== Supplied material ==

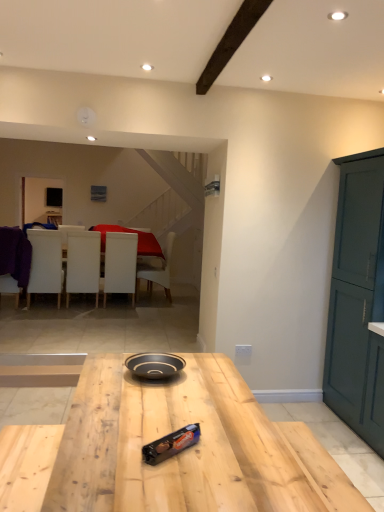
Question: Is white leather chair at center, which appears as the fifth chair when viewed from the left, shorter than natural wood table at center?

Choices:
 (A) yes
 (B) no

Answer: (B)

Question: Does white leather chair at center, the first chair positioned from the right, appear on the left side of natural wood table at center?

Choices:
 (A) no
 (B) yes

Answer: (B)

Question: Does white leather chair at center, the first chair positioned from the right, have a larger size compared to natural wood table at center?

Choices:
 (A) no
 (B) yes

Answer: (A)

Question: Is natural wood table at center located within white leather chair at center, the first chair positioned from the right?

Choices:
 (A) no
 (B) yes

Answer: (A)

Question: Is white leather chair at center, which appears as the fifth chair when viewed from the left, taller than natural wood table at center?

Choices:
 (A) yes
 (B) no

Answer: (A)

Question: Is white leather chair at center, the first chair positioned from the right, outside of natural wood table at center?

Choices:
 (A) no
 (B) yes

Answer: (B)

Question: From a real-world perspective, is white matte chair at left, the 2th chair in the left-to-right sequence, positioned over white matte chair at center, the fourth chair positioned from the left, based on gravity?

Choices:
 (A) yes
 (B) no

Answer: (A)

Question: Does white matte chair at left, the 2th chair in the left-to-right sequence, have a lesser width compared to white matte chair at center, the 2th chair from the right?

Choices:
 (A) yes
 (B) no

Answer: (B)

Question: From the image's perspective, is white matte chair at left, the 2th chair in the left-to-right sequence, under white matte chair at center, the 2th chair from the right?

Choices:
 (A) yes
 (B) no

Answer: (B)

Question: Can we say white matte chair at left, the 2th chair in the left-to-right sequence, lies outside white matte chair at center, the fourth chair positioned from the left?

Choices:
 (A) no
 (B) yes

Answer: (B)

Question: Is white matte chair at left, acting as the 4th chair starting from the right, to the right of white matte chair at center, the 2th chair from the right, from the viewer's perspective?

Choices:
 (A) no
 (B) yes

Answer: (A)

Question: From the image's perspective, would you say natural wood table at center is positioned over shiny chocolate bar at center?

Choices:
 (A) yes
 (B) no

Answer: (B)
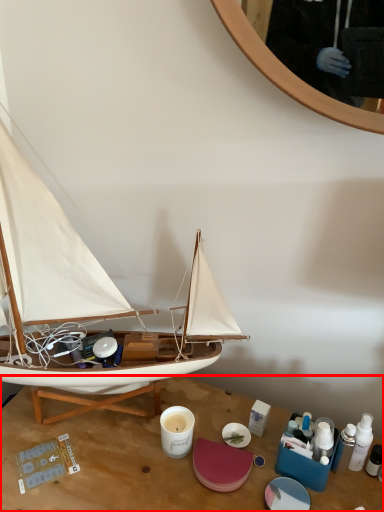
Question: From the image's perspective, where is desk (annotated by the red box) located relative to boat?

Choices:
 (A) below
 (B) above

Answer: (A)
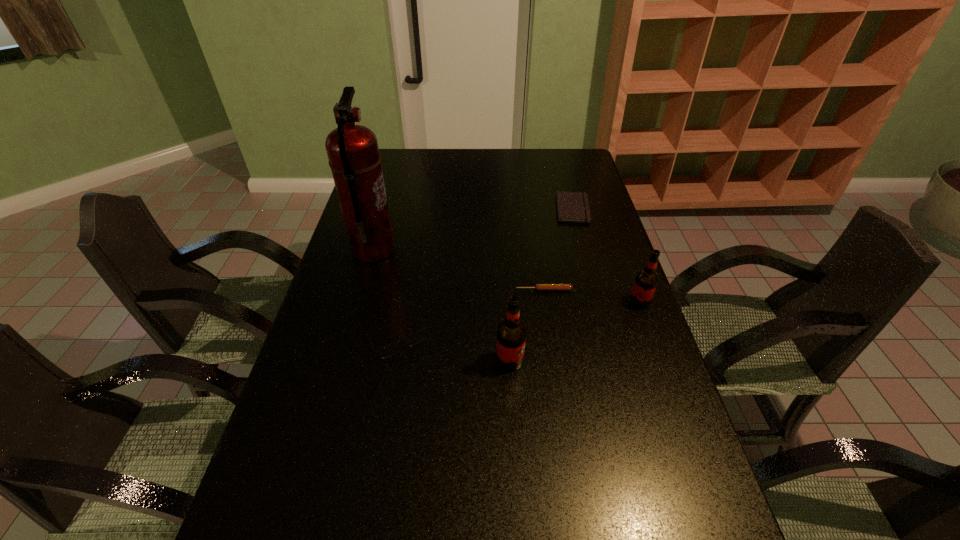
Given the evenly spaced root beers in the image, where should an extra root beer be added on the left to preserve the spacing? Please point to a vacant space. Please provide its 2D coordinates. Your answer should be formatted as a tuple, i.e. [(x, y)], where the tuple contains the x and y coordinates of a point satisfying the conditions above.

[(340, 437)]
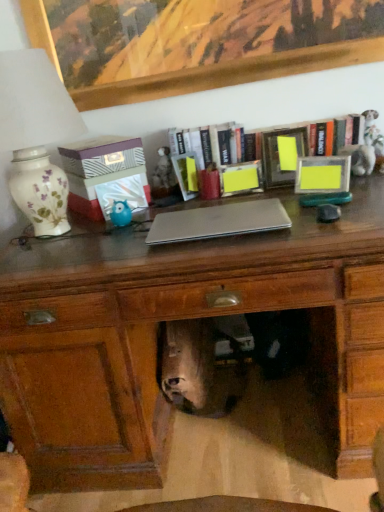
Locate an element on the screen. This screenshot has height=512, width=384. vacant region to the left of matte yellow picture frame at right, the 2th picture frame viewed from the top is located at coordinates (279, 198).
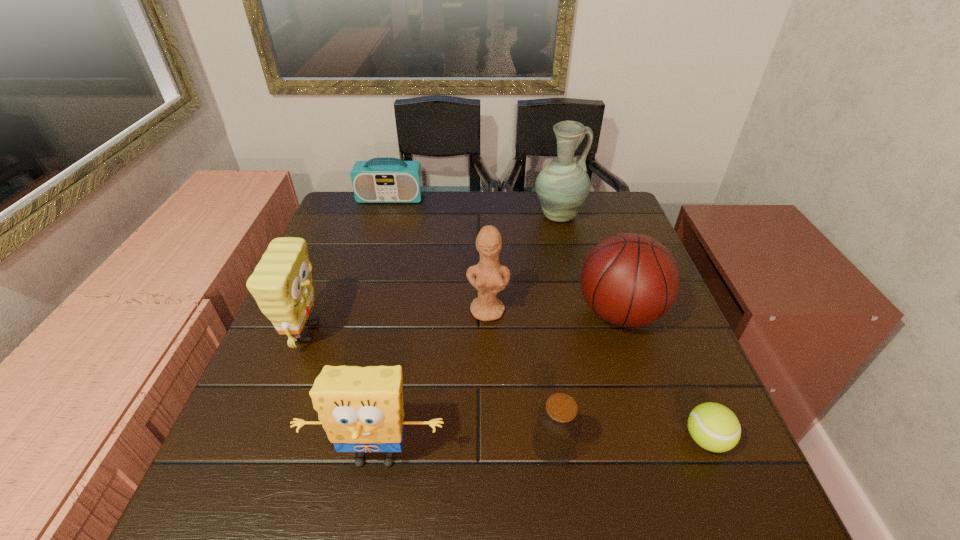
I want to click on pitcher located in the right edge section of the desktop, so [x=562, y=186].

At what (x,y) coordinates should I click in order to perform the action: click on basketball present at the right edge. Please return your answer as a coordinate pair (x, y). The height and width of the screenshot is (540, 960). Looking at the image, I should click on (628, 279).

Identify the location of tennis ball at the right edge. Image resolution: width=960 pixels, height=540 pixels. (714, 427).

I want to click on object at the far left corner, so click(x=380, y=180).

The width and height of the screenshot is (960, 540). I want to click on object at the near left corner, so click(x=361, y=409).

The width and height of the screenshot is (960, 540). I want to click on object that is at the far right corner, so tap(562, 186).

The image size is (960, 540). Find the location of `free location at the far edge`. free location at the far edge is located at coordinates (469, 227).

In the image, there is a desktop. In order to click on vacant space at the near edge in this screenshot , I will do `click(503, 527)`.

In the image, there is a desktop. Where is `vacant space at the left edge`? The width and height of the screenshot is (960, 540). vacant space at the left edge is located at coordinates (348, 333).

You are a GUI agent. You are given a task and a screenshot of the screen. Output one action in this format:
    pyautogui.click(x=<x>, y=<y>)
    Task: Click on the vacant point at the right edge
    
    Given the screenshot: What is the action you would take?
    pyautogui.click(x=689, y=350)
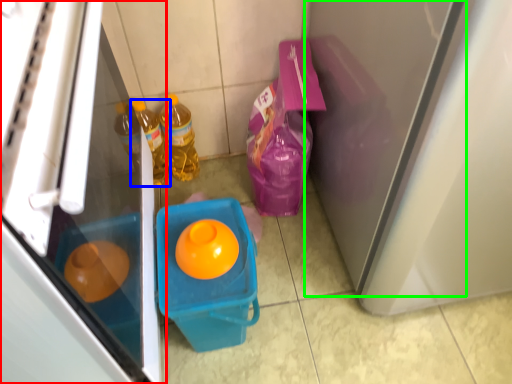
Question: Which is nearer to the refrigerator (highlighted by a red box)? bottle (highlighted by a blue box) or screen door (highlighted by a green box).

Choices:
 (A) bottle
 (B) screen door

Answer: (B)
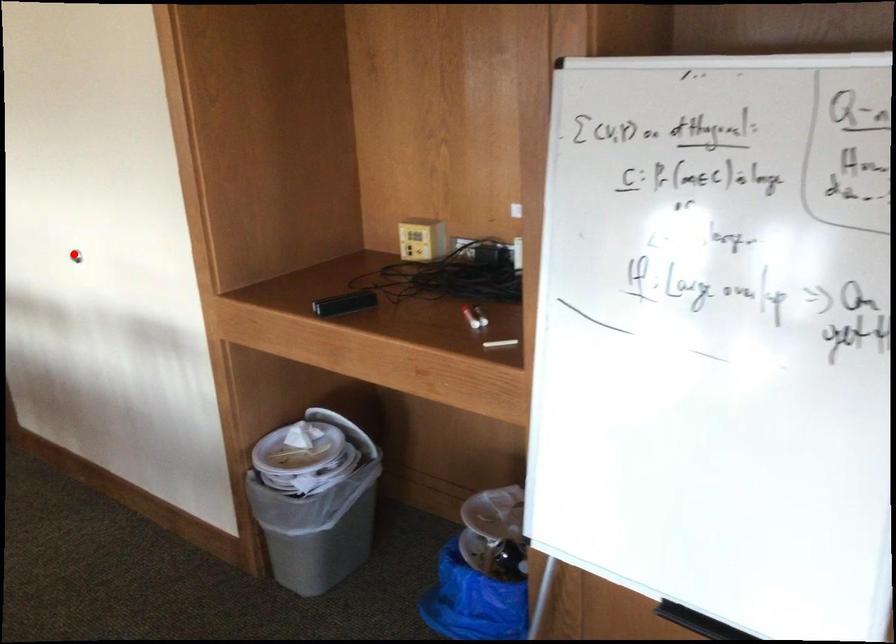
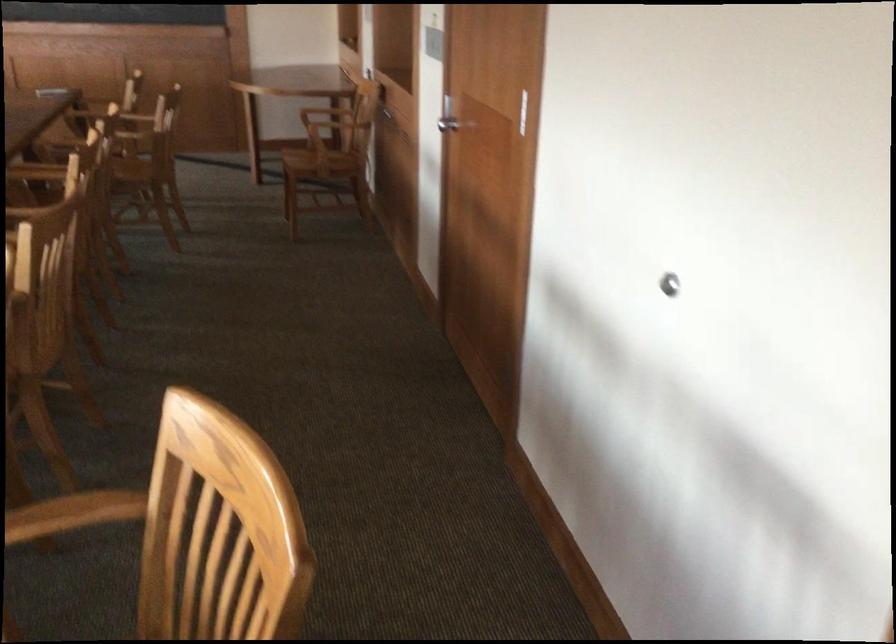
Question: I am providing you with two images of the same scene from different viewpoints. Image1 has a red point marked. In image2, the corresponding 3D location appears at what relative position? Reply with the corresponding letter.

Choices:
 (A) Closer
 (B) Farther

Answer: (A)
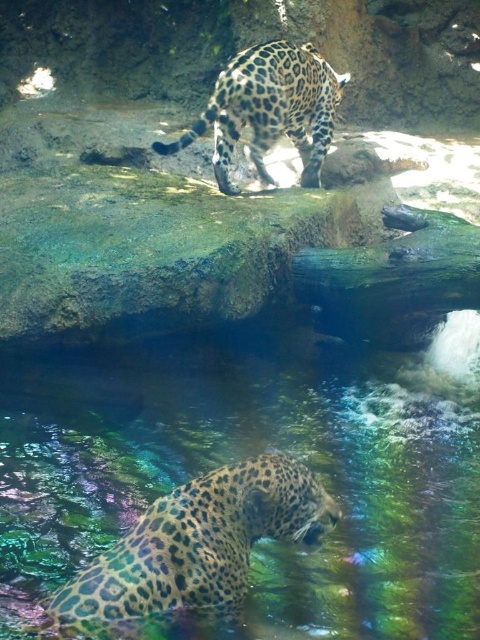
Question: Can you confirm if translucent glass water at center is smaller than spotted fur jaguar at upper center?

Choices:
 (A) no
 (B) yes

Answer: (A)

Question: Among these objects, which one is nearest to the camera?

Choices:
 (A) spotted fur jaguar at lower left
 (B) translucent glass water at center
 (C) spotted fur jaguar at upper center

Answer: (A)

Question: Can you confirm if translucent glass water at center is positioned to the right of spotted fur jaguar at upper center?

Choices:
 (A) no
 (B) yes

Answer: (A)

Question: Among these objects, which one is farthest from the camera?

Choices:
 (A) spotted fur jaguar at upper center
 (B) translucent glass water at center
 (C) spotted fur jaguar at lower left

Answer: (A)

Question: Observing the image, what is the correct spatial positioning of translucent glass water at center in reference to spotted fur jaguar at upper center?

Choices:
 (A) above
 (B) below

Answer: (B)

Question: Which point is farther from the camera taking this photo?

Choices:
 (A) (448, 611)
 (B) (217, 102)

Answer: (B)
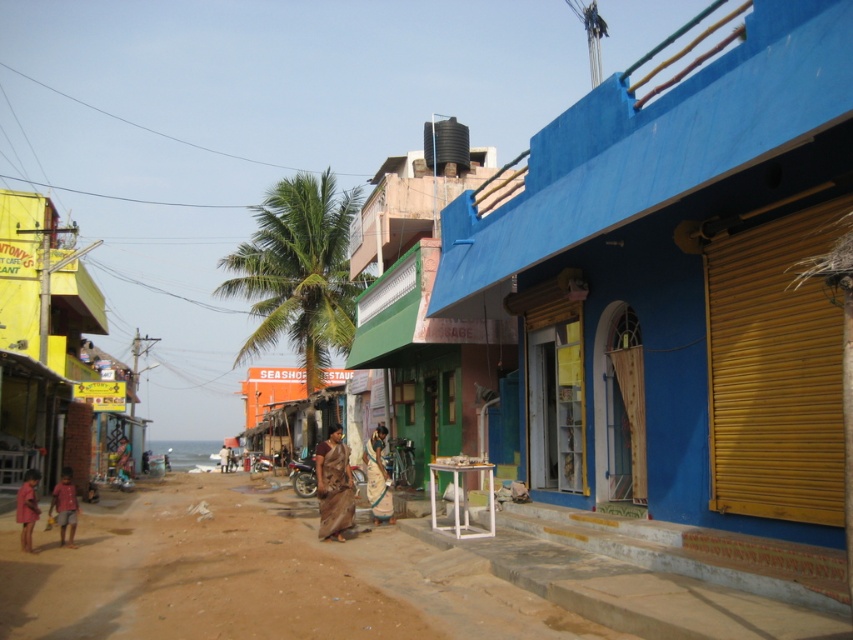
Between green leafy palm tree at center and light brown fabric saree at center, which one is positioned higher?

green leafy palm tree at center is above.

Can you confirm if green leafy palm tree at center is positioned above light brown fabric saree at center?

Correct, green leafy palm tree at center is located above light brown fabric saree at center.

Which is in front, point (318, 282) or point (381, 440)?

Point (381, 440) is more forward.

Find the location of a particular element. Image resolution: width=853 pixels, height=640 pixels. green leafy palm tree at center is located at coordinates (299, 272).

Is blue painted wall at center to the left of yellow corrugated metal hut at left from the viewer's perspective?

In fact, blue painted wall at center is to the right of yellow corrugated metal hut at left.

Between point (709, 51) and point (32, 340), which one is positioned behind?

The point (32, 340) is behind.

I want to click on blue painted wall at center, so click(682, 282).

Where is `blue painted wall at center`? This screenshot has width=853, height=640. blue painted wall at center is located at coordinates (682, 282).

Is yellow corrugated metal hut at left bigger than brown fabric dress at lower left?

Correct, yellow corrugated metal hut at left is larger in size than brown fabric dress at lower left.

Identify the location of yellow corrugated metal hut at left. The image size is (853, 640). pos(39,324).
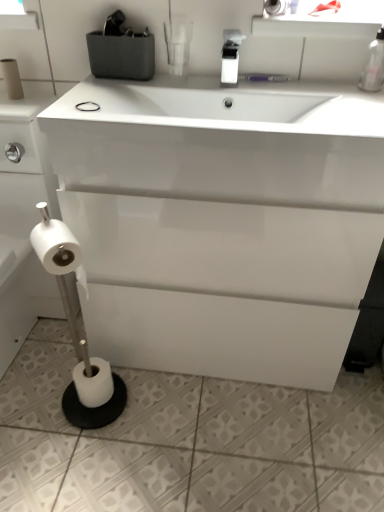
Identify the location of vacant area that is in front of white glossy cabinet at center. This screenshot has width=384, height=512. (213, 441).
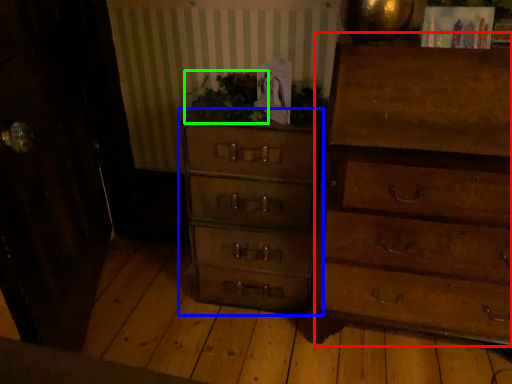
Question: Estimate the real-world distances between objects in this image. Which object is farther from chest of drawers (highlighted by a red box), chest of drawers (highlighted by a blue box) or houseplant (highlighted by a green box)?

Choices:
 (A) chest of drawers
 (B) houseplant

Answer: (B)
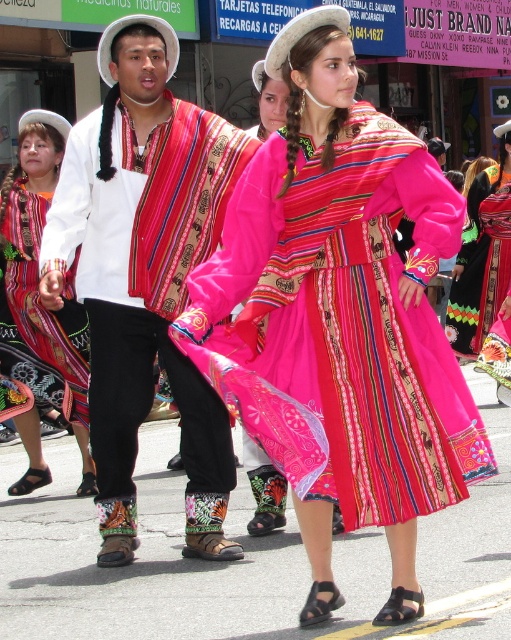
You are a photographer at the event and want to take a photo of both the velvet pink dress at center and the matte white shirt at center. The camera can only focus on objects within a 1.5 meter range. Will both objects be in focus?

The velvet pink dress at center and the matte white shirt at center are 1.29 meters apart from each other, which is within the camera focus range of 1.5 meters. Therefore, both objects will be in focus.

You are a photographer standing 10 feet away from the velvet pink dress at center and the matte black dress at center. You want to capture both dresses in a single photo without moving your position. Can you fit both dresses into your camera frame if your camera has a 5 feet wide field of view?

The velvet pink dress at center and matte black dress at center are 8.69 feet apart from each other. Since your camera has a 5 feet wide field of view and the distance between the dresses is greater than that, you cannot fit both dresses into the frame without moving your position.

You are a photographer trying to capture both the matte white shirt at center and the matte black dress at center in a single frame. Based on their widths, which one should you adjust your camera angle to prioritize to ensure both fit in the shot?

The matte white shirt at center might be wider than the matte black dress at center, so you should prioritize adjusting your camera angle to accommodate the wider matte white shirt at center to ensure both fit in the shot.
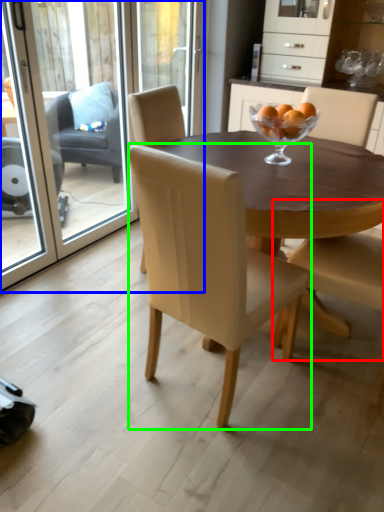
Question: Which object is positioned closest to chair (highlighted by a red box)? Select from screen door (highlighted by a blue box) and chair (highlighted by a green box).

Choices:
 (A) screen door
 (B) chair

Answer: (B)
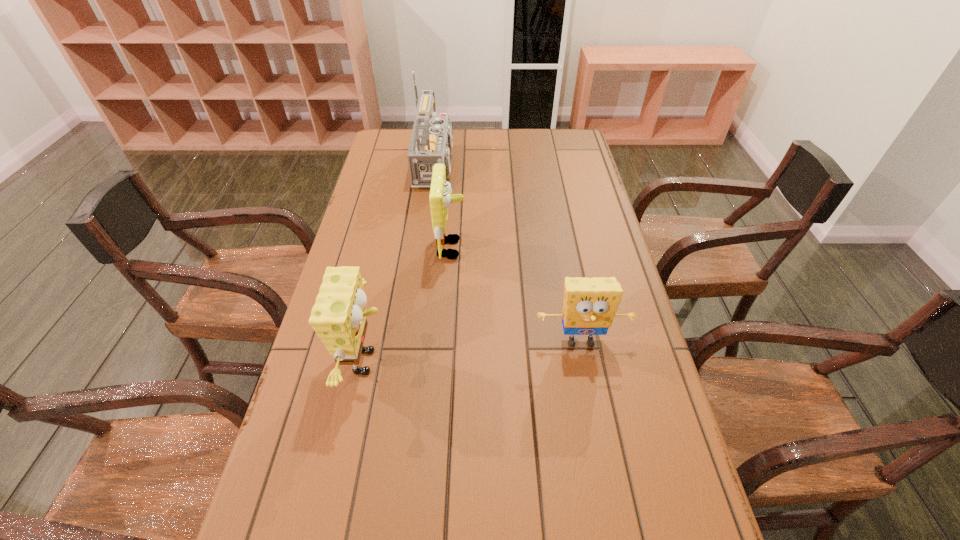
Image resolution: width=960 pixels, height=540 pixels. Identify the location of free space located 0.380m on the face of the shortest sponge. tap(619, 538).

At what (x,y) coordinates should I click in order to perform the action: click on object located at the far edge. Please return your answer as a coordinate pair (x, y). This screenshot has width=960, height=540. Looking at the image, I should click on (431, 142).

The image size is (960, 540). What are the coordinates of `radio receiver that is at the left edge` in the screenshot? It's located at (431, 142).

Identify the location of sponge located at the left edge. This screenshot has width=960, height=540. (338, 317).

Where is `object that is at the right edge`? The image size is (960, 540). object that is at the right edge is located at coordinates (589, 306).

Where is `object that is at the far left corner`? Image resolution: width=960 pixels, height=540 pixels. object that is at the far left corner is located at coordinates (431, 142).

The width and height of the screenshot is (960, 540). I want to click on free location at the far edge, so (520, 134).

You are a GUI agent. You are given a task and a screenshot of the screen. Output one action in this format:
    pyautogui.click(x=<x>, y=<y>)
    Task: Click on the vacant space at the left edge
    This screenshot has height=540, width=960.
    Given the screenshot: What is the action you would take?
    pyautogui.click(x=396, y=252)

Find the location of a particular element. This screenshot has width=960, height=540. free space at the right edge of the desktop is located at coordinates (608, 235).

Identify the location of free space at the far left corner of the desktop. (407, 148).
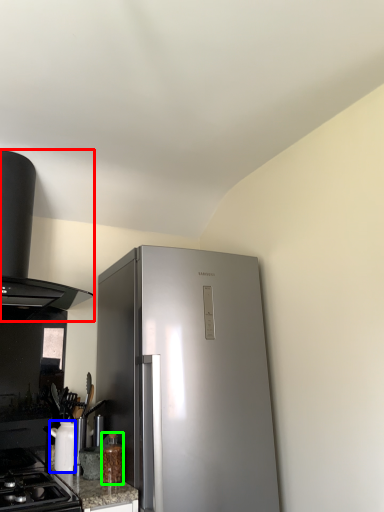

===

* _Your task_:
Report how many lines of the items above contain the string "viewed" when case is taken into account. Give only the number.

* _The reply_:
3